## PROBLEM TO SOLVE
From the material beneath, pull every line with the word "shoe".

## INFORMATION SHOWN
==*==
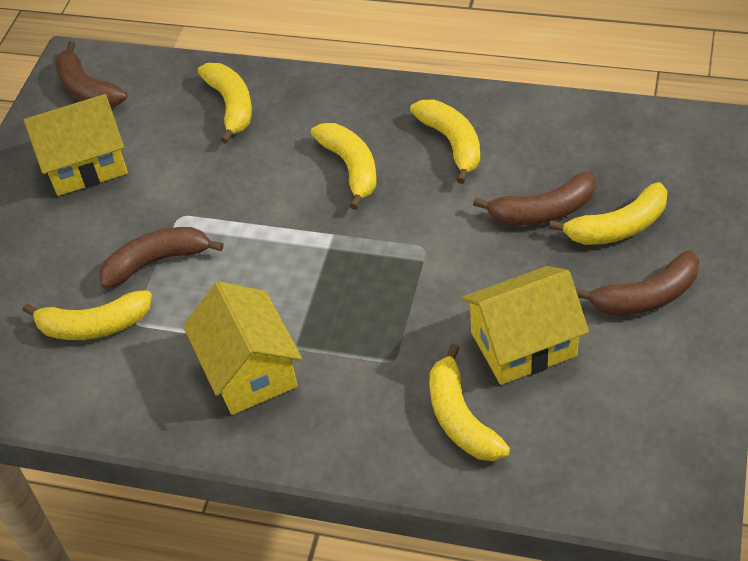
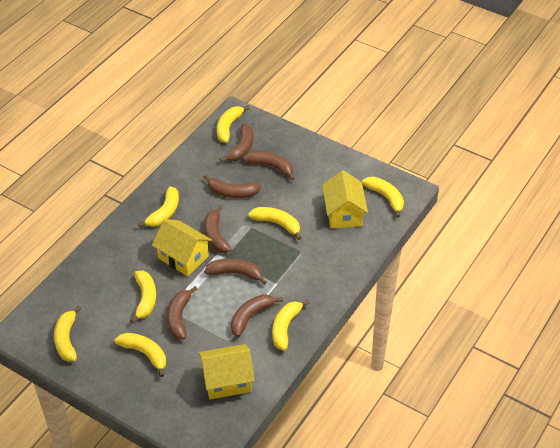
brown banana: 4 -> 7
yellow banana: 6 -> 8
==*==
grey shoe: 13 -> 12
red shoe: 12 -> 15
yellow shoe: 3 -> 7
==*==
## REPLY
grey shoe: 13 -> 12
red shoe: 12 -> 15
yellow shoe: 3 -> 7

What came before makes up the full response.